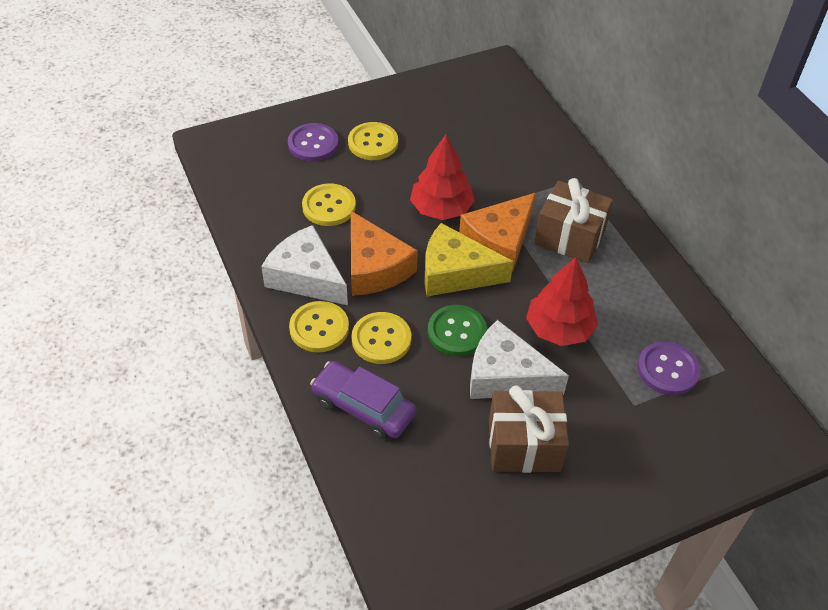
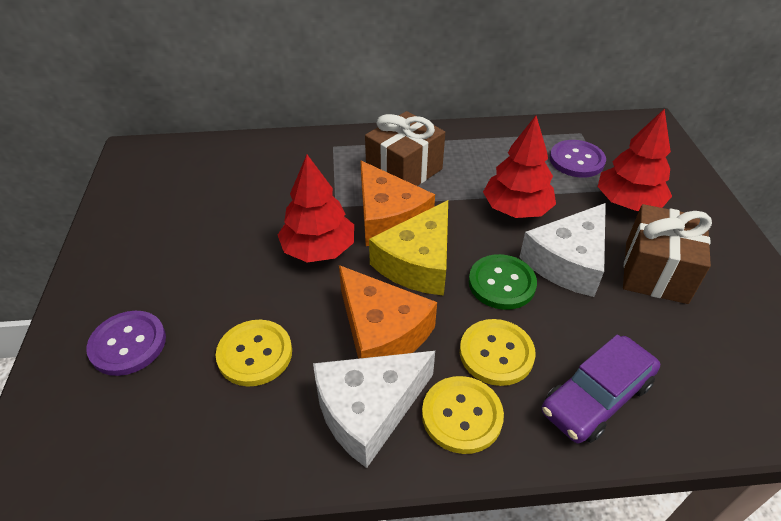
camera: 70 degrees left, 5 degrees down
(373, 143) = (173, 281): yellow button -> none
(374, 267) = (381, 332): orange cheese -> orange cheese turned 60 degrees clockwise
(619, 419) = (628, 202): none -> red tree

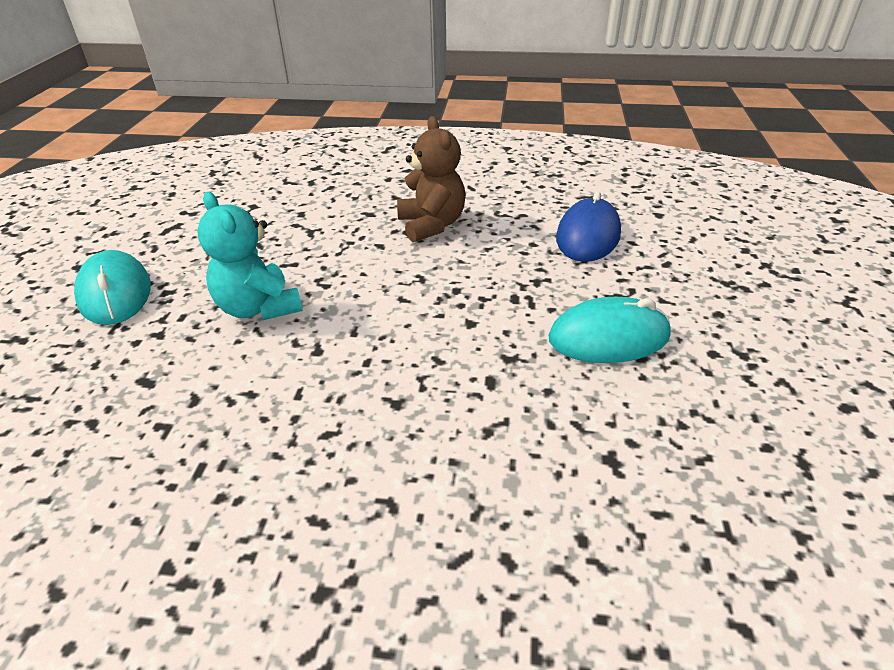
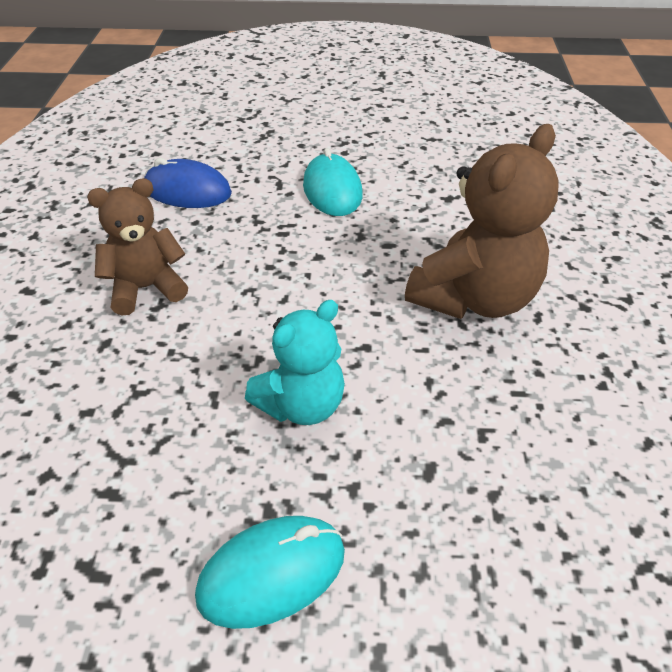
camera: 95 degrees left, 5 degrees up
(369, 454) = (475, 299): none -> brown teddy bear

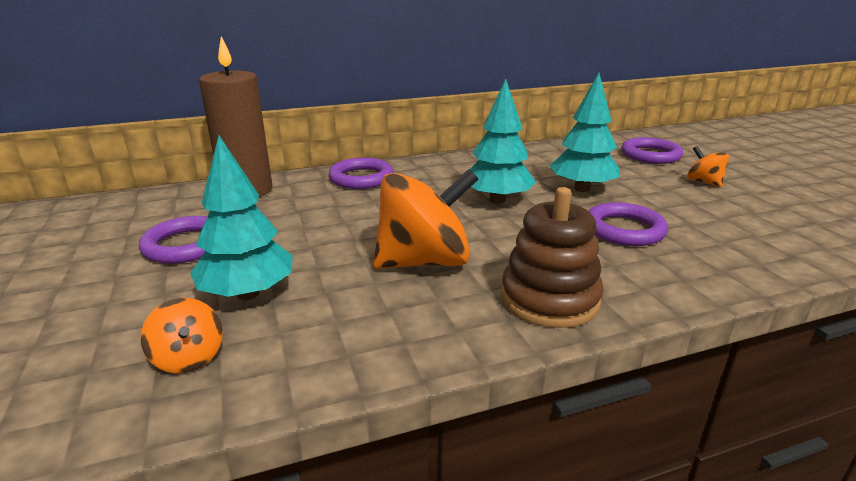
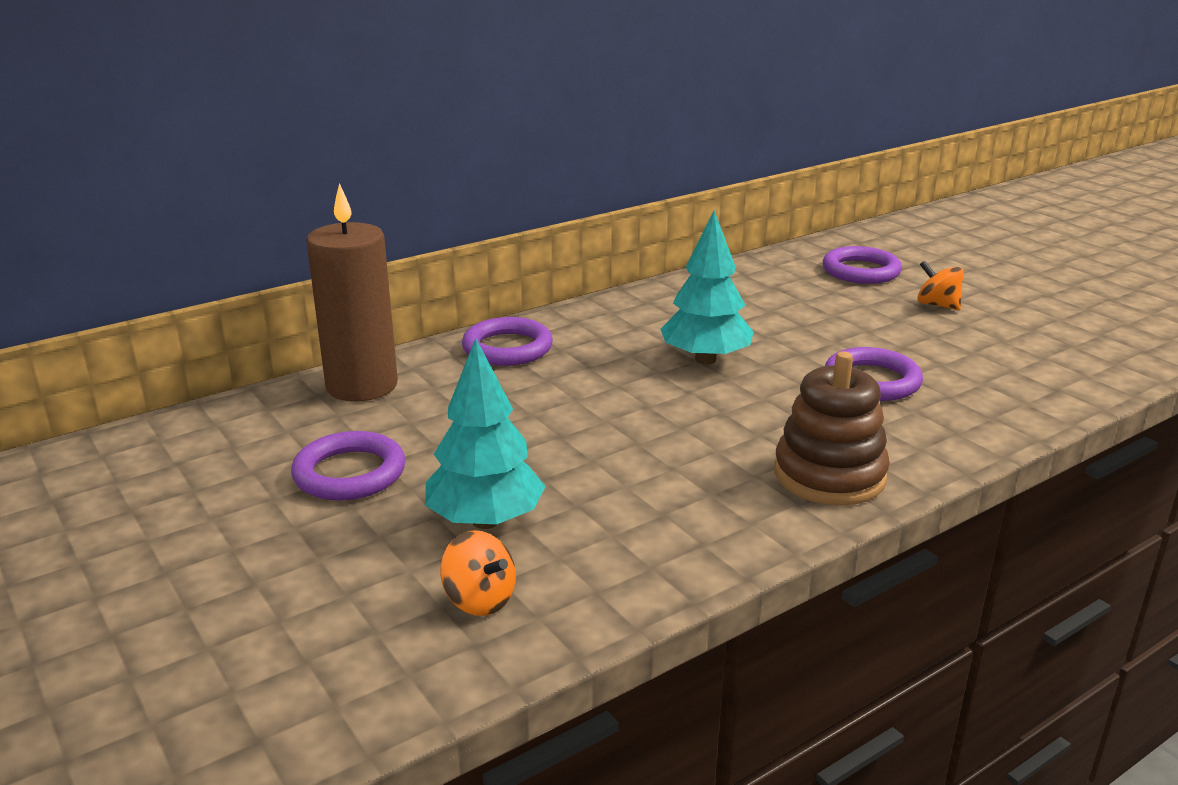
camera: 15 degrees left, 0 degrees up
(424, 261) = (666, 452): orange spinning top -> none
(582, 189) = (799, 331): turquoise tree -> none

● **To do**: From the first line to the last, output the data exactly, without the pictures.

● **Response to this exercise**:
camera: 70 degrees left, 5 degrees down
(373, 143) = (173, 281): yellow button -> none
(374, 267) = (381, 332): orange cheese -> orange cheese turned 60 degrees clockwise
(619, 419) = (628, 202): none -> red tree

camera: 95 degrees left, 5 degrees up
(369, 454) = (475, 299): none -> brown teddy bear

camera: 15 degrees left, 0 degrees up
(424, 261) = (666, 452): orange spinning top -> none
(582, 189) = (799, 331): turquoise tree -> none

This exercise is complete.